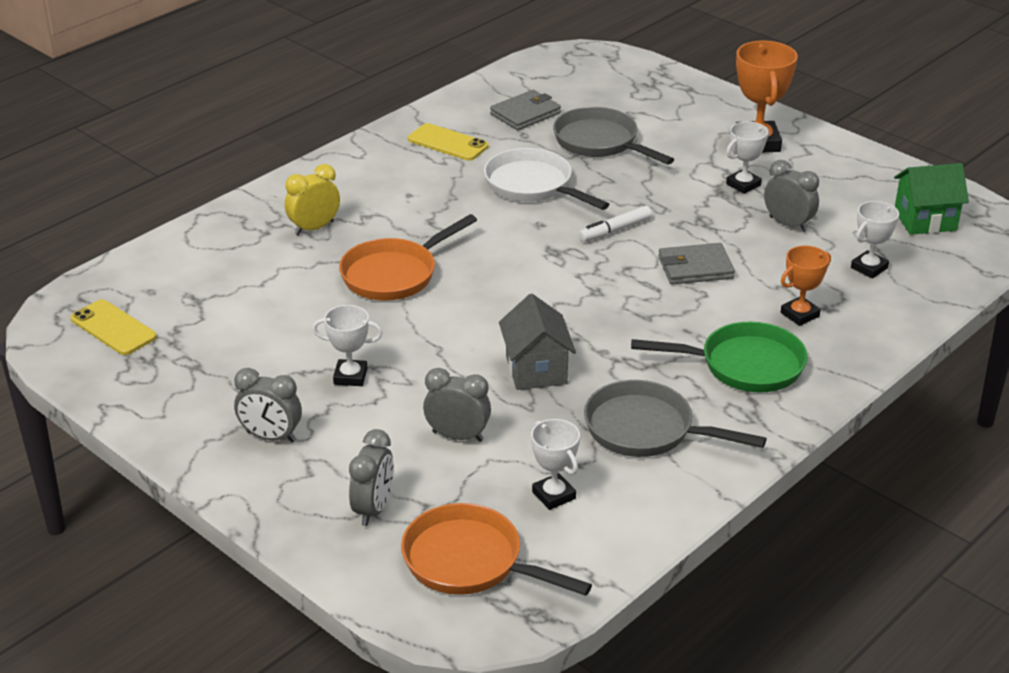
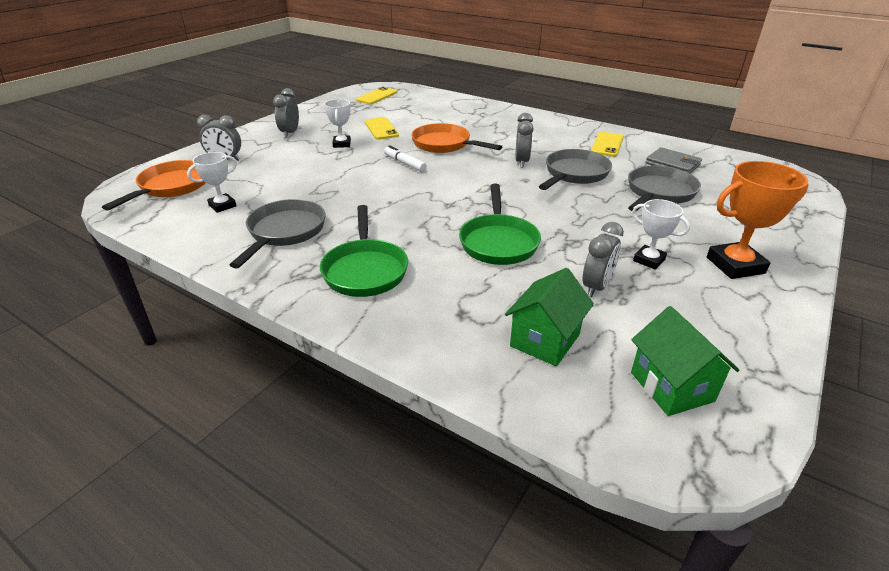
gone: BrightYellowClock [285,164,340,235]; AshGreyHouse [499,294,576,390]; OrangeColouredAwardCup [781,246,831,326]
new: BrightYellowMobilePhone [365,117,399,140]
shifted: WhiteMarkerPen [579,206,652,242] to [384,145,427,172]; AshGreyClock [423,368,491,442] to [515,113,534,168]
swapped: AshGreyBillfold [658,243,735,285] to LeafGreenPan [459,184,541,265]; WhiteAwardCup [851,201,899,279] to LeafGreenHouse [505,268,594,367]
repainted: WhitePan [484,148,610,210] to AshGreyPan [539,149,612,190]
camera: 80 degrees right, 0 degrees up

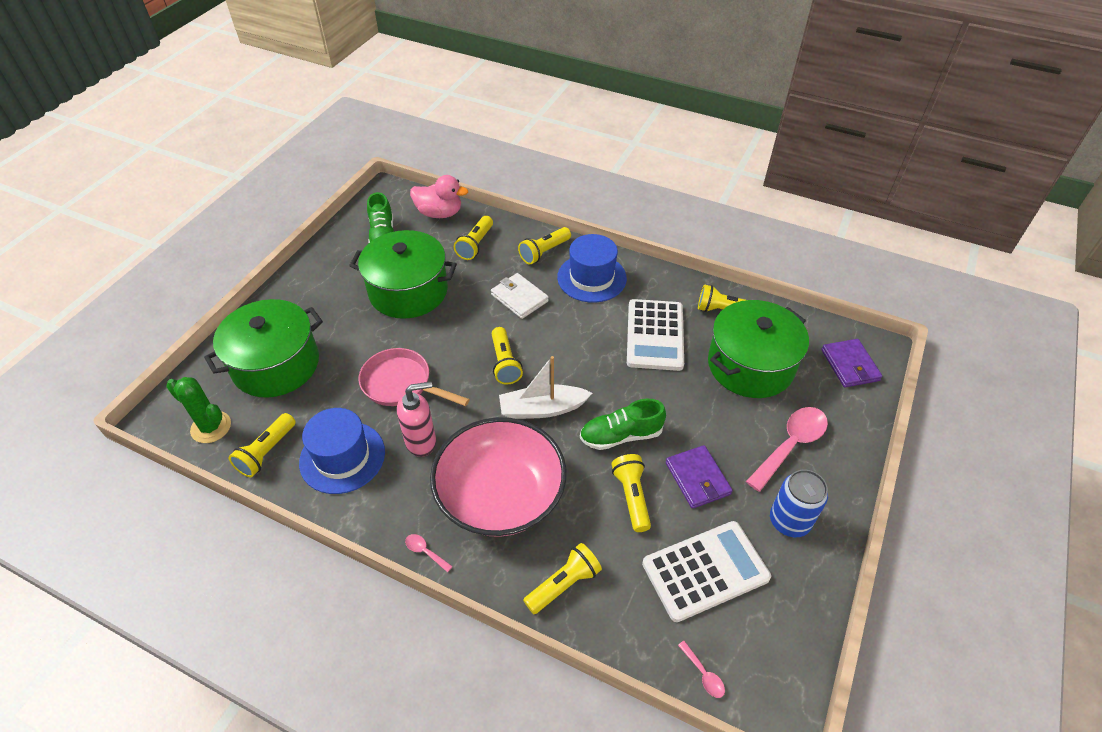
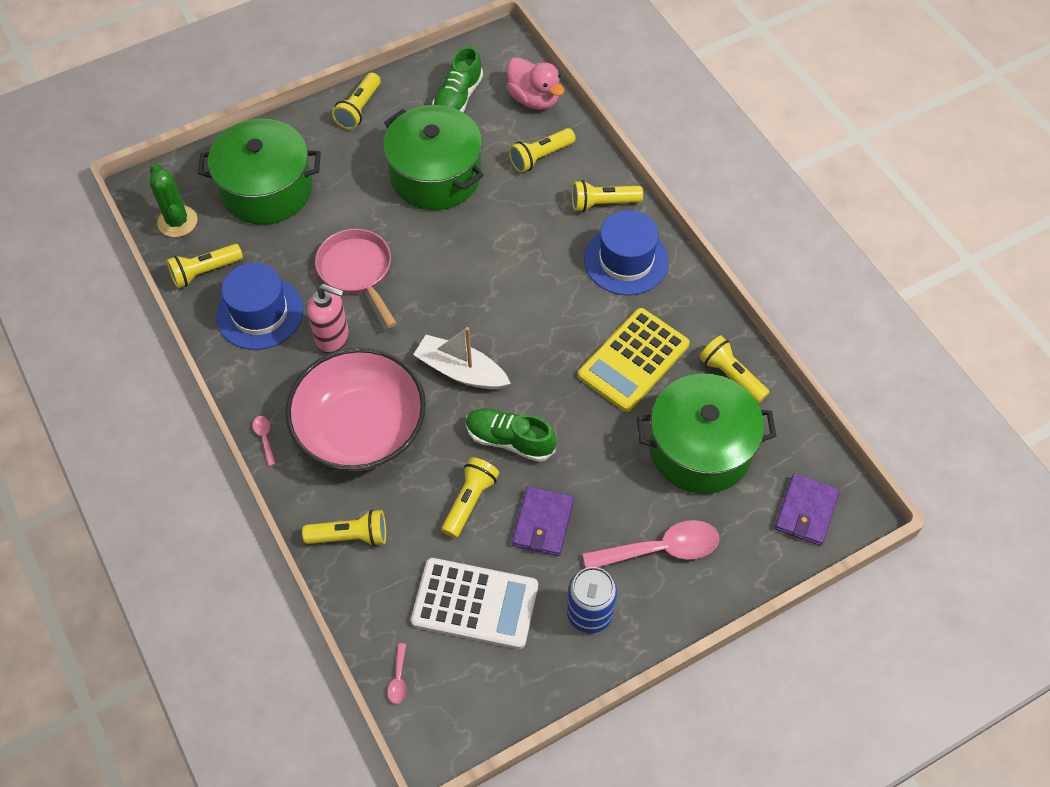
gone: WhiteBillfold [491,273,549,319]
shifted: BrightYellowTorch [492,327,523,385] to [332,73,381,130]
repainted: WhitePocketCalculator [627,299,684,371] to BrightYellowPocketCalculator [578,308,690,412]
camera: 35 degrees right, 10 degrees up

YOUR ASSIGNMENT: Above are the records; from them, give again exactly the lines from the one containing "new: BrightYellowMobilePhone [365,117,399,140]" through the one containing "repainted: WhitePan [484,148,610,210]", both included.

FINISHED TASK:
new: BrightYellowMobilePhone [365,117,399,140]
shifted: WhiteMarkerPen [579,206,652,242] to [384,145,427,172]; AshGreyClock [423,368,491,442] to [515,113,534,168]
swapped: AshGreyBillfold [658,243,735,285] to LeafGreenPan [459,184,541,265]; WhiteAwardCup [851,201,899,279] to LeafGreenHouse [505,268,594,367]
repainted: WhitePan [484,148,610,210] to AshGreyPan [539,149,612,190]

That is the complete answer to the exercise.